• Work task:
Your reply should reproduce the data below without a single alteration, apart from dropping the images.

↓

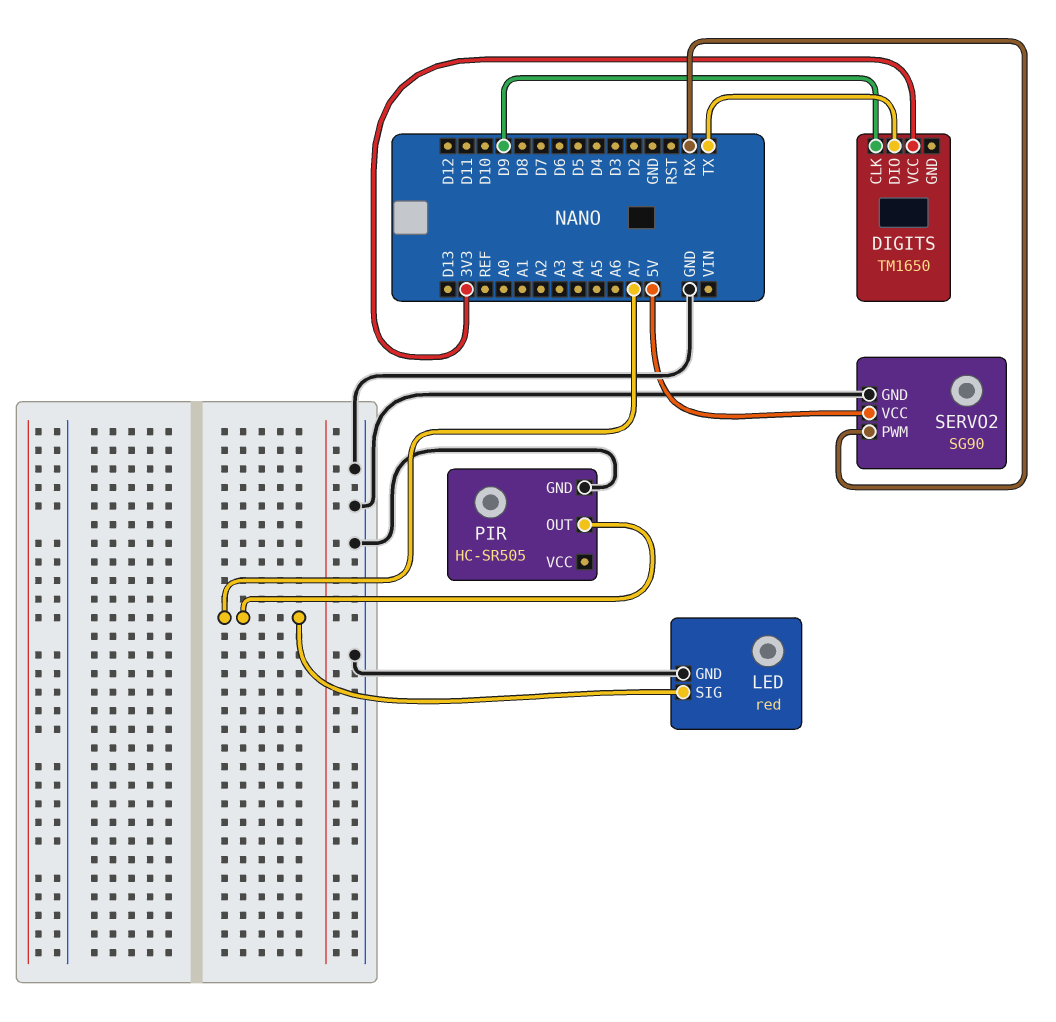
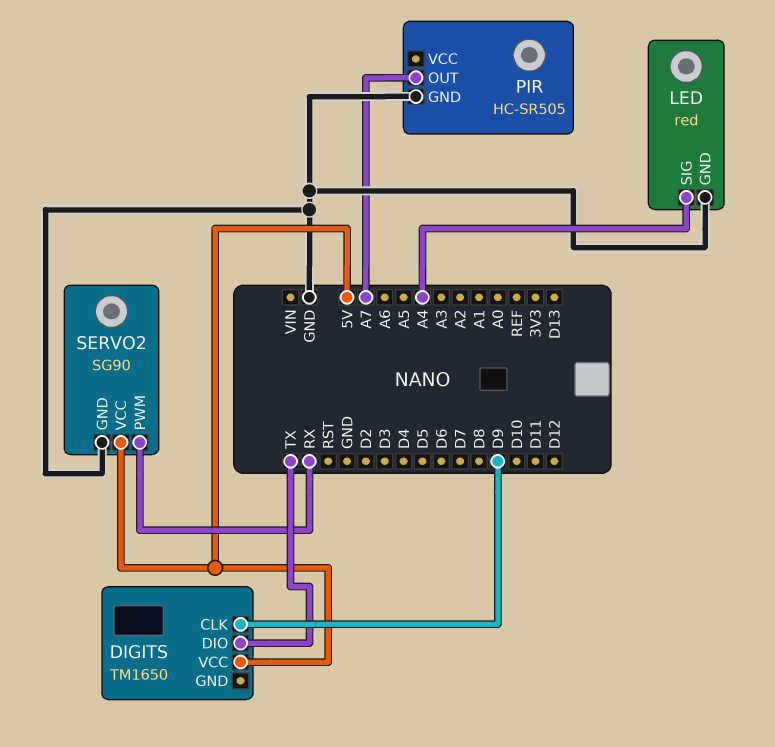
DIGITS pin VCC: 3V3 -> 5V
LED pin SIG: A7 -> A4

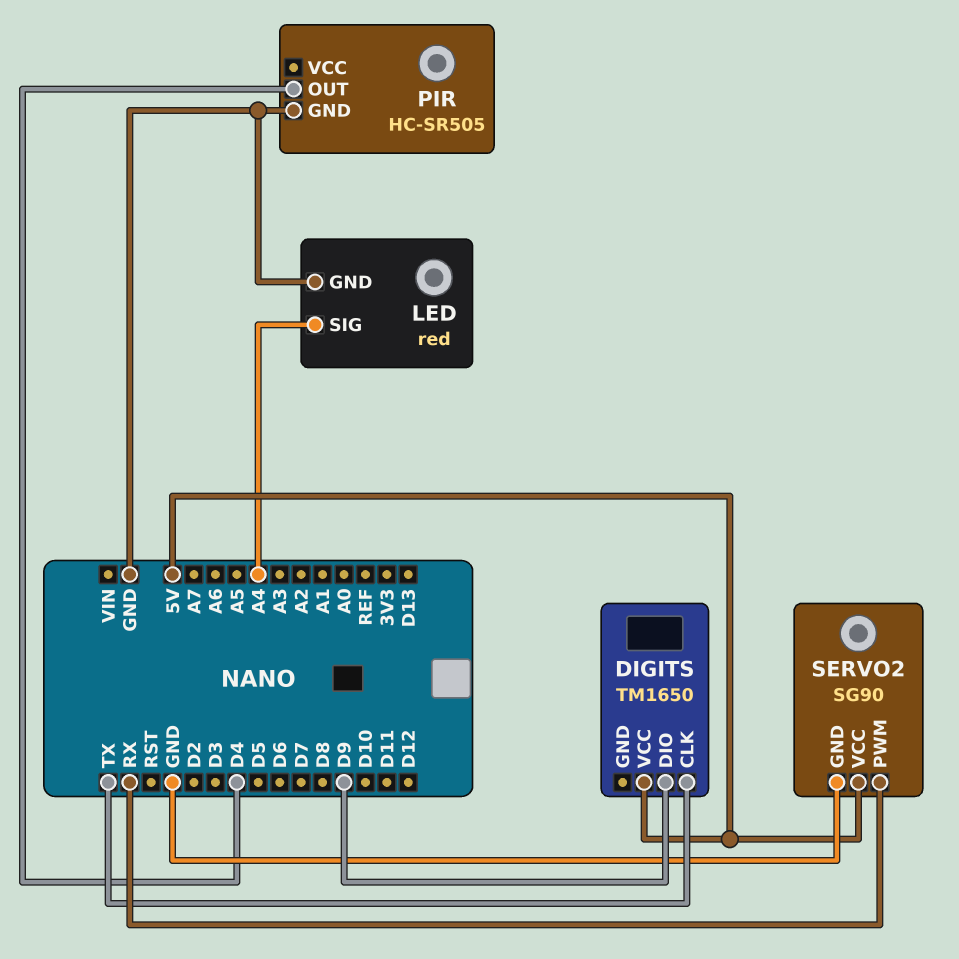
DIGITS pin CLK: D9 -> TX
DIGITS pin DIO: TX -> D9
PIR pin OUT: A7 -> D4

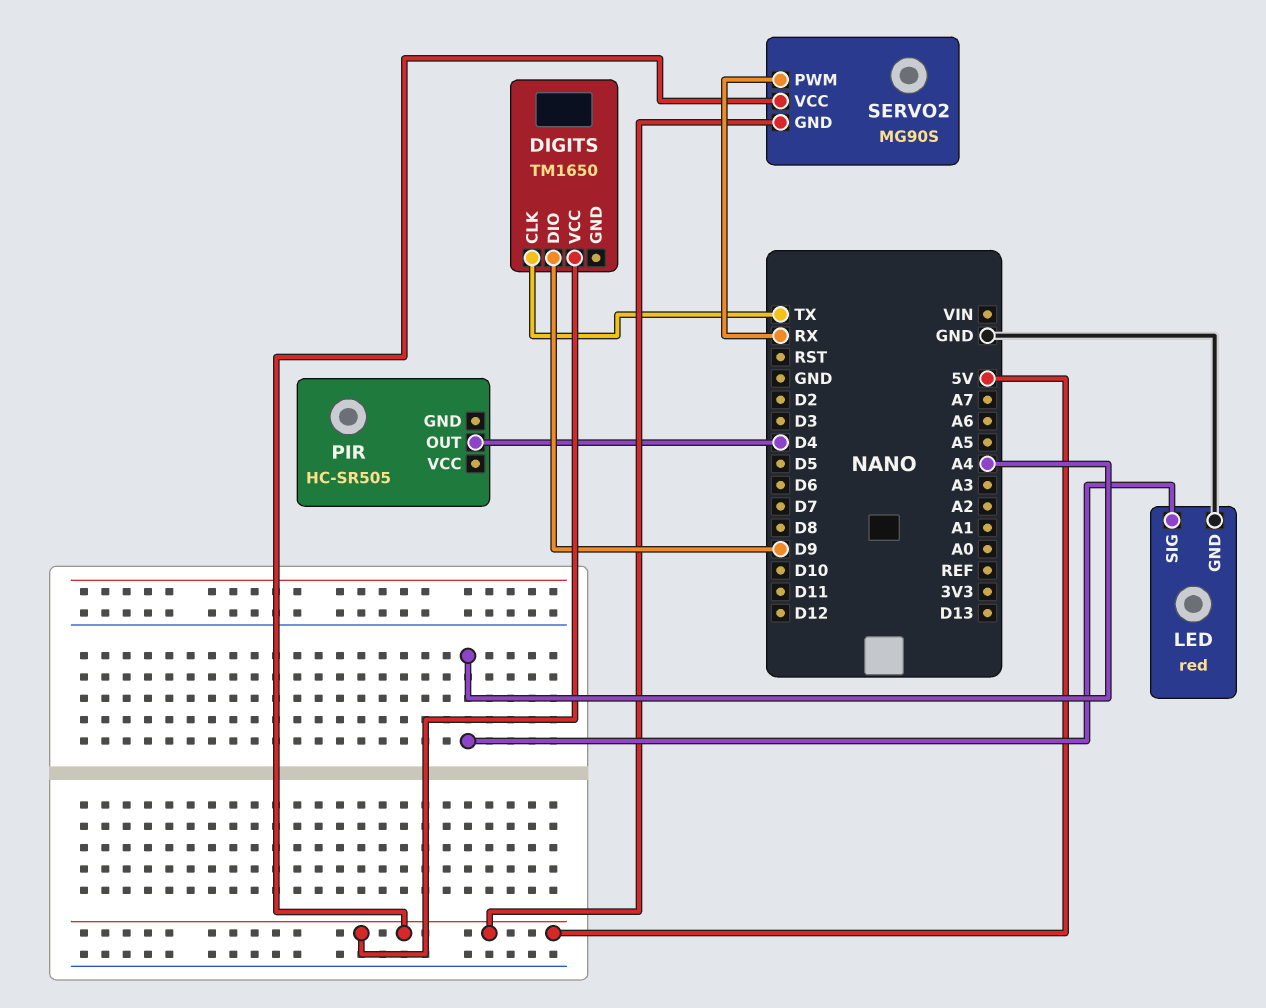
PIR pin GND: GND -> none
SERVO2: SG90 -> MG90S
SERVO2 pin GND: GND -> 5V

↑

• Final answer:
DIGITS pin VCC: 3V3 -> 5V
LED pin SIG: A7 -> A4

DIGITS pin CLK: D9 -> TX
DIGITS pin DIO: TX -> D9
PIR pin OUT: A7 -> D4

PIR pin GND: GND -> none
SERVO2: SG90 -> MG90S
SERVO2 pin GND: GND -> 5V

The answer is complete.